## [TASK TO COMPLETE]
From the first line to the last, write out the records exactly, leaving out images.

## [DATASET]

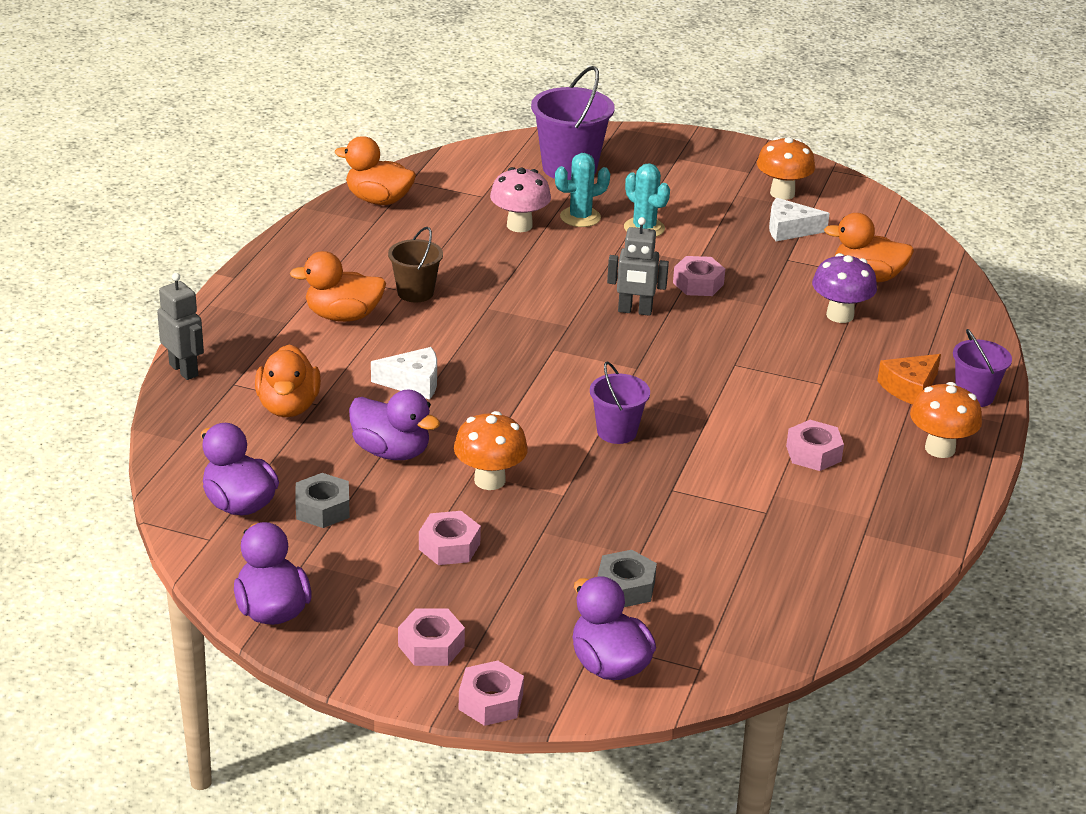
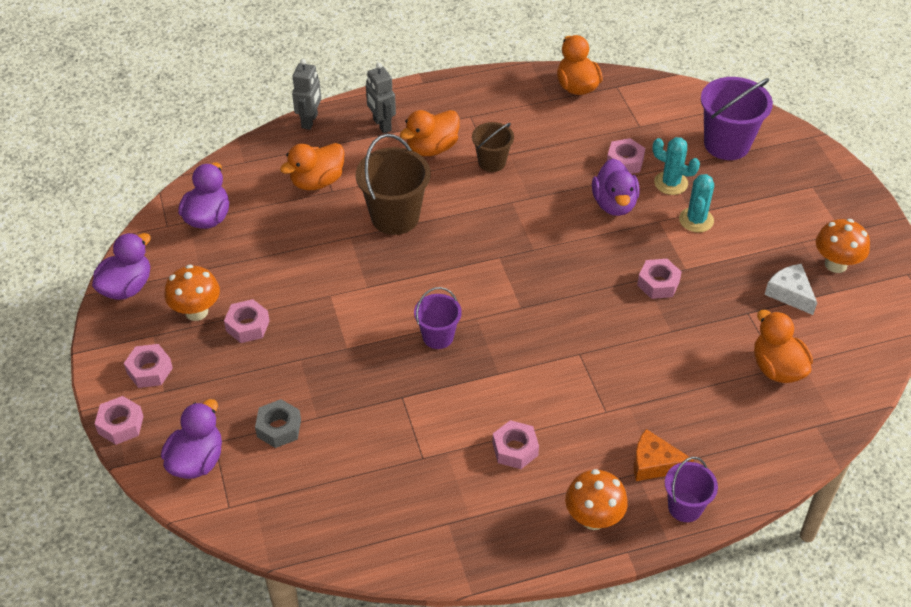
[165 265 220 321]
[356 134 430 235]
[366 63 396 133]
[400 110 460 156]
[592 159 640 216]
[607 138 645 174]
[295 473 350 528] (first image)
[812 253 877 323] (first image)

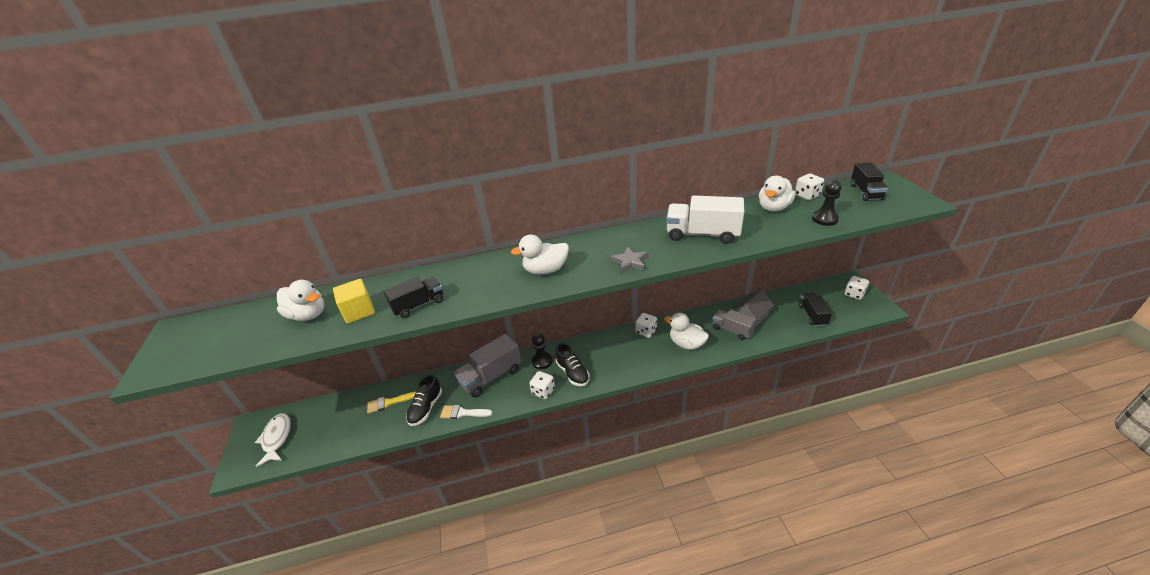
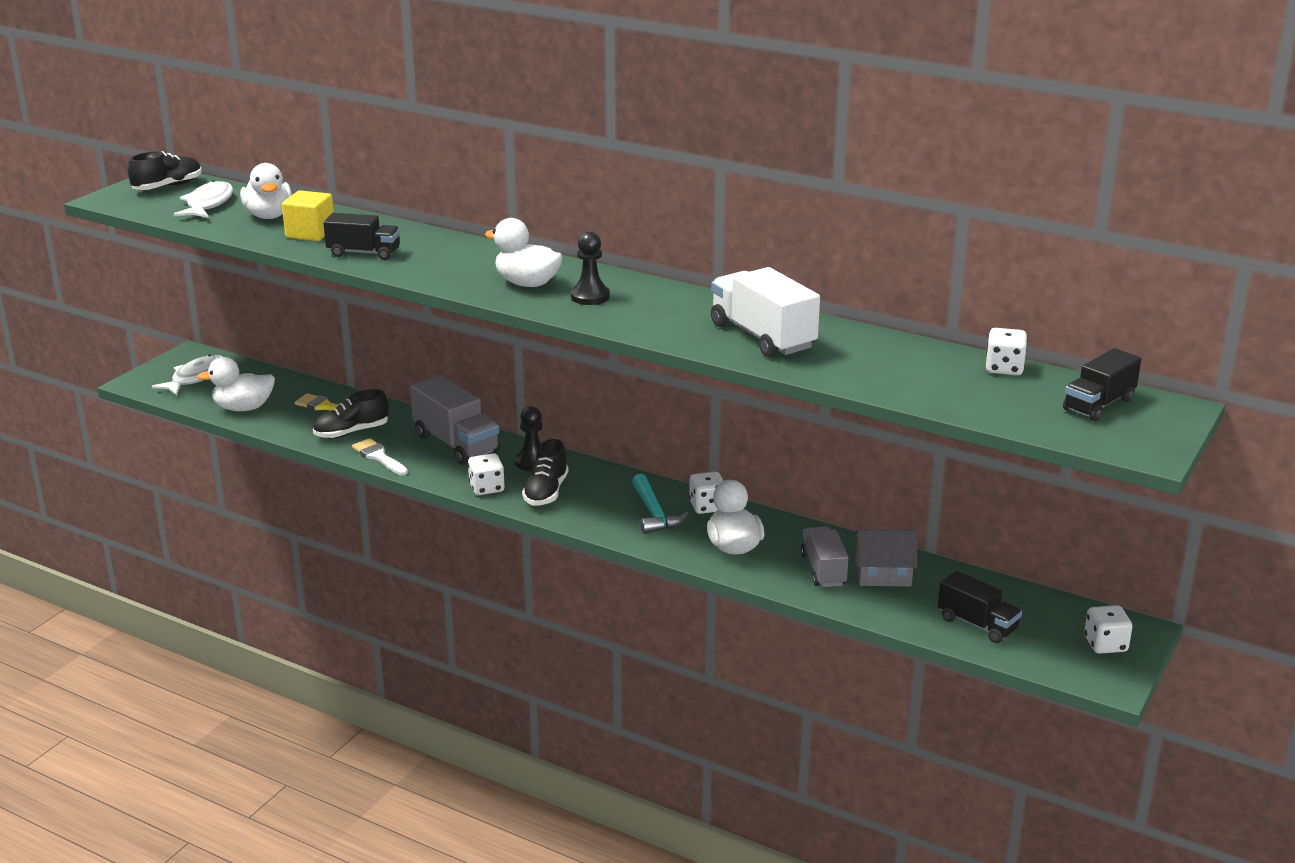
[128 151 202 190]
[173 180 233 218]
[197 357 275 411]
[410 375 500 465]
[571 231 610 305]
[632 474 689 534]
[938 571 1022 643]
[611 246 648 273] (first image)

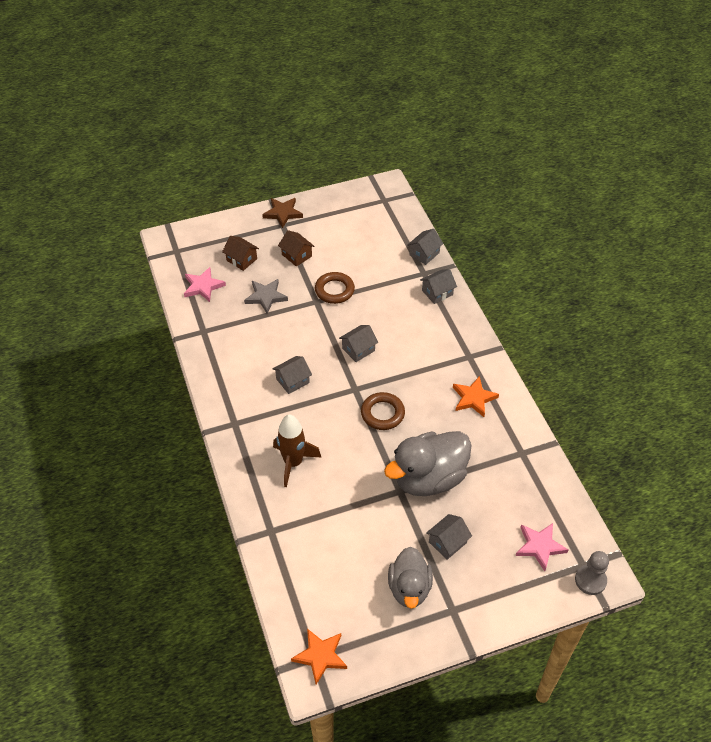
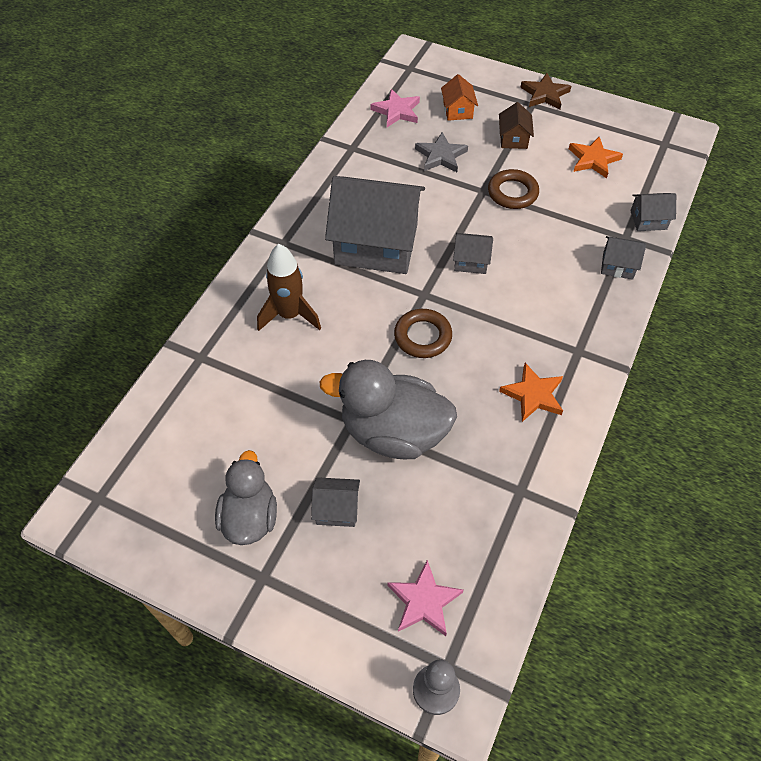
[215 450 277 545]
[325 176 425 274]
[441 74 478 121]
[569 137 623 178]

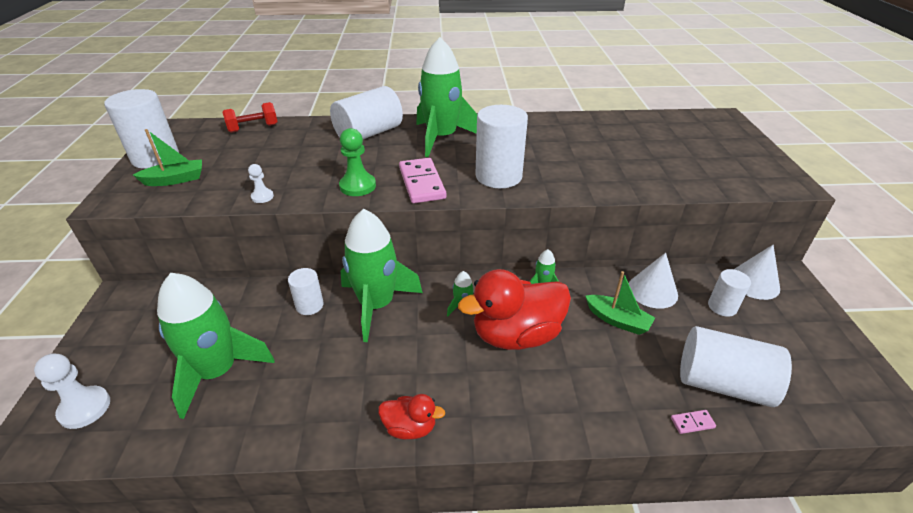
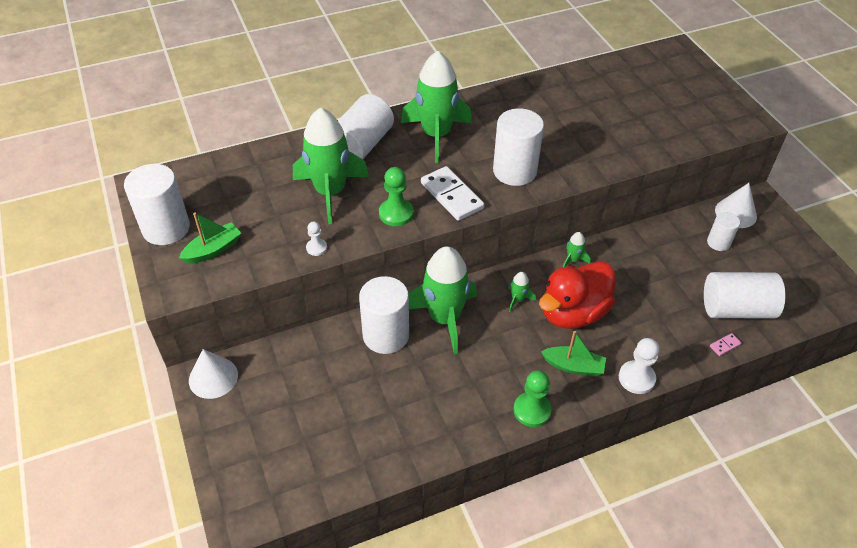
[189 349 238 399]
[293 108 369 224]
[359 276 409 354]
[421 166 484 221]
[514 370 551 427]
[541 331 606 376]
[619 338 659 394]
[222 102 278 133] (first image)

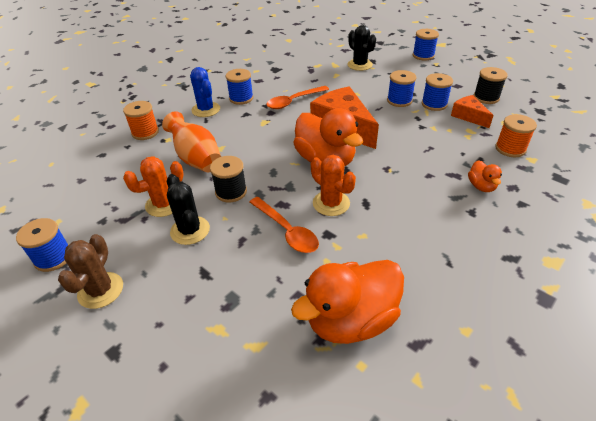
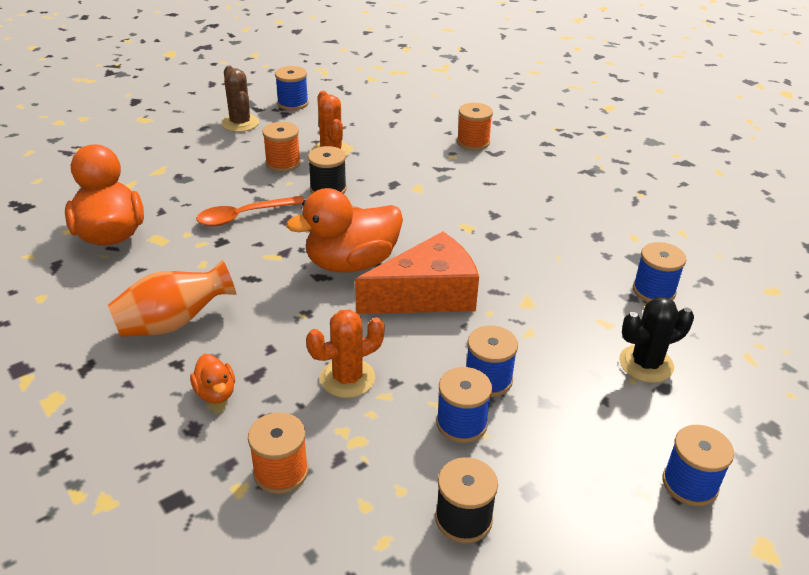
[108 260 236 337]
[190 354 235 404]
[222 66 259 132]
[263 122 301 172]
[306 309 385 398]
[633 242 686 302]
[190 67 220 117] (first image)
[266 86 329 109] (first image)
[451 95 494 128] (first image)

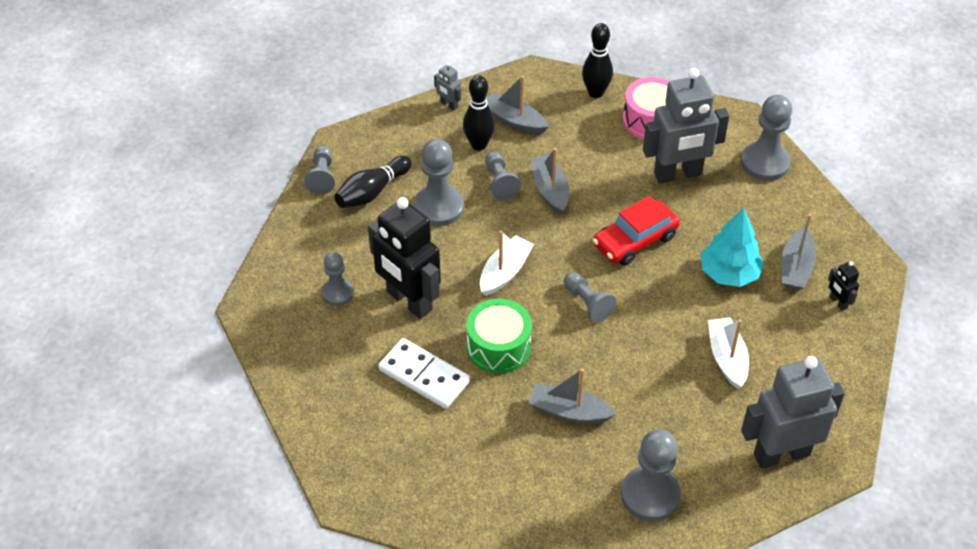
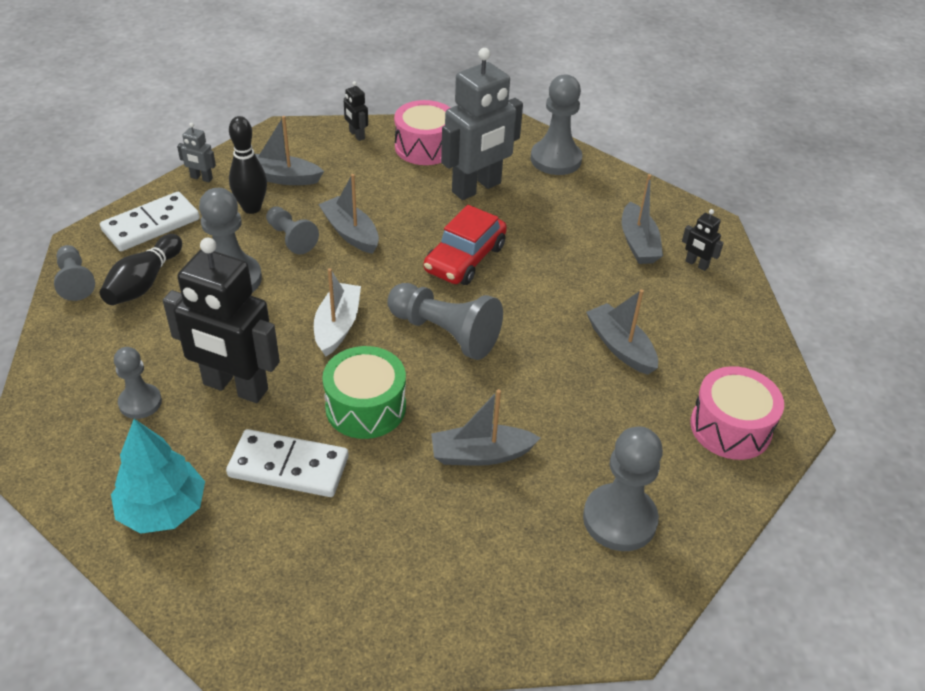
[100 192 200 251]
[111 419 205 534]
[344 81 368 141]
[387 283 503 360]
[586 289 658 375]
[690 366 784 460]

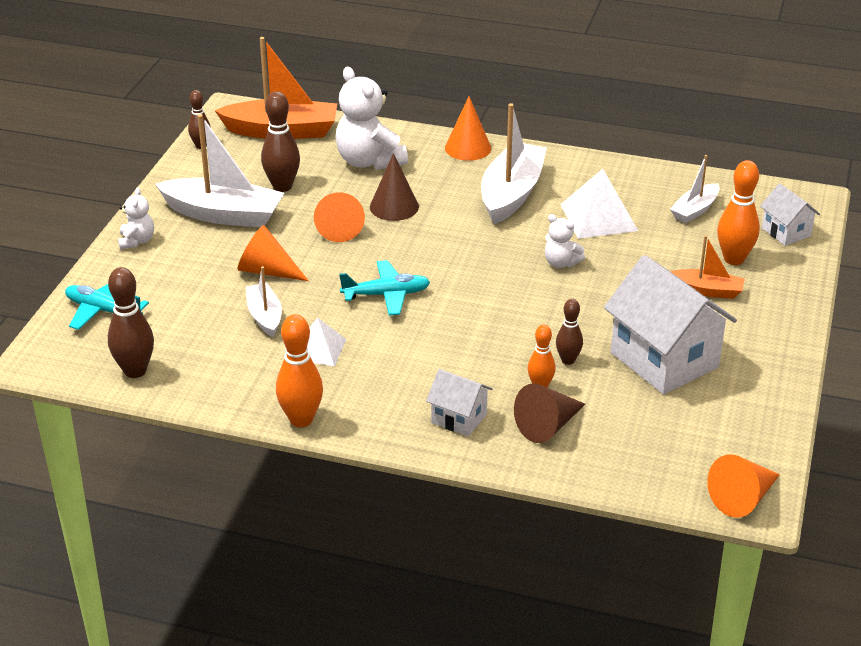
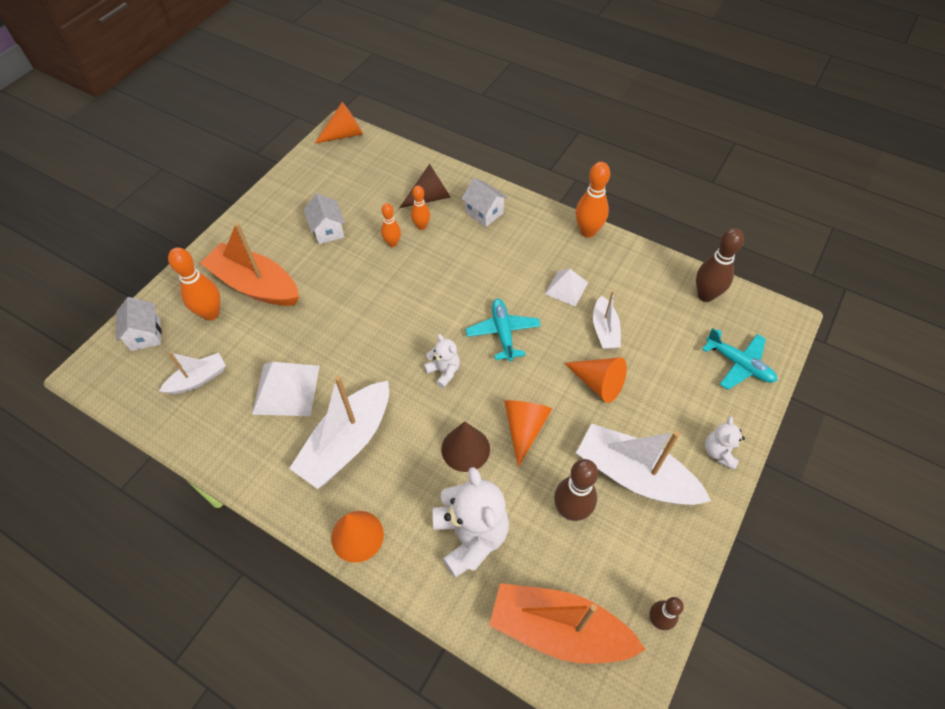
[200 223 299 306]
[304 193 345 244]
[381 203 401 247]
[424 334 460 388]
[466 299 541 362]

## [FINAL ANSWER]
[165 265 220 321]
[356 134 430 235]
[366 63 396 133]
[400 110 460 156]
[592 159 640 216]
[607 138 645 174]
[295 473 350 528] (first image)
[812 253 877 323] (first image)

[128 151 202 190]
[173 180 233 218]
[197 357 275 411]
[410 375 500 465]
[571 231 610 305]
[632 474 689 534]
[938 571 1022 643]
[611 246 648 273] (first image)

[215 450 277 545]
[325 176 425 274]
[441 74 478 121]
[569 137 623 178]

[189 349 238 399]
[293 108 369 224]
[359 276 409 354]
[421 166 484 221]
[514 370 551 427]
[541 331 606 376]
[619 338 659 394]
[222 102 278 133] (first image)

[108 260 236 337]
[190 354 235 404]
[222 66 259 132]
[263 122 301 172]
[306 309 385 398]
[633 242 686 302]
[190 67 220 117] (first image)
[266 86 329 109] (first image)
[451 95 494 128] (first image)

[100 192 200 251]
[111 419 205 534]
[344 81 368 141]
[387 283 503 360]
[586 289 658 375]
[690 366 784 460]

[200 223 299 306]
[304 193 345 244]
[381 203 401 247]
[424 334 460 388]
[466 299 541 362]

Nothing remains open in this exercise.